*Try it*. Retype, word for word, each line between the lines holding "yellow 1x2 brick [425,109,526,202]" and "black 1x1 brick", inclusive, and leave the rest of the data alone.

*Saved data entries*.
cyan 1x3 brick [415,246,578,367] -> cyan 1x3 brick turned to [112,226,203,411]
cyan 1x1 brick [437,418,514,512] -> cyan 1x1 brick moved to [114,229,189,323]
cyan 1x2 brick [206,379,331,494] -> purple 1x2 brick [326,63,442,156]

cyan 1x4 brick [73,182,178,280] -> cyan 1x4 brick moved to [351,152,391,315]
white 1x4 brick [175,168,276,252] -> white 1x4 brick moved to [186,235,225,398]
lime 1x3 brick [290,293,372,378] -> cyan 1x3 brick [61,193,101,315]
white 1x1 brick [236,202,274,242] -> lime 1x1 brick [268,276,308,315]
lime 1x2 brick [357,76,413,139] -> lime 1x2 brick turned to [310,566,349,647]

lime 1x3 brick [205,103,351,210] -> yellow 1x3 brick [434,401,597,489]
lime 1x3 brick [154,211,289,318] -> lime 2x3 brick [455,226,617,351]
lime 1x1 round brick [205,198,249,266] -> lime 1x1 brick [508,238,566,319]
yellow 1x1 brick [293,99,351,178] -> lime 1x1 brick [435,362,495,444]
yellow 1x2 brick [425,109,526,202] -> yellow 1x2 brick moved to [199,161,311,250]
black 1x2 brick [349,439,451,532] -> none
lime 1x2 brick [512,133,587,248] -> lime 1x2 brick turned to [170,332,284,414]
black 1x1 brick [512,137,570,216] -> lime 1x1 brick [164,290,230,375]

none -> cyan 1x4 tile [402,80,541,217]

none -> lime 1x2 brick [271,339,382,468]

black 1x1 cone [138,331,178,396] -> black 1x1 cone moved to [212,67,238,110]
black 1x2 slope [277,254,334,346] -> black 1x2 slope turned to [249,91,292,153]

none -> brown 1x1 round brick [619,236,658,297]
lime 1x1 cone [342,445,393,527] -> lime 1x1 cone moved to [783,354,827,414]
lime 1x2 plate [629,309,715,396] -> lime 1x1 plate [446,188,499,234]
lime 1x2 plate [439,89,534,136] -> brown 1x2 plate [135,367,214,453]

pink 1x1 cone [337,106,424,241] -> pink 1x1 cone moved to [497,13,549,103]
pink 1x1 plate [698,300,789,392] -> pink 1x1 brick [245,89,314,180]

*Answer box*.
yellow 1x2 brick [425,109,526,202] -> yellow 1x2 brick moved to [199,161,311,250]
black 1x2 brick [349,439,451,532] -> none
lime 1x2 brick [512,133,587,248] -> lime 1x2 brick turned to [170,332,284,414]
black 1x1 brick [512,137,570,216] -> lime 1x1 brick [164,290,230,375]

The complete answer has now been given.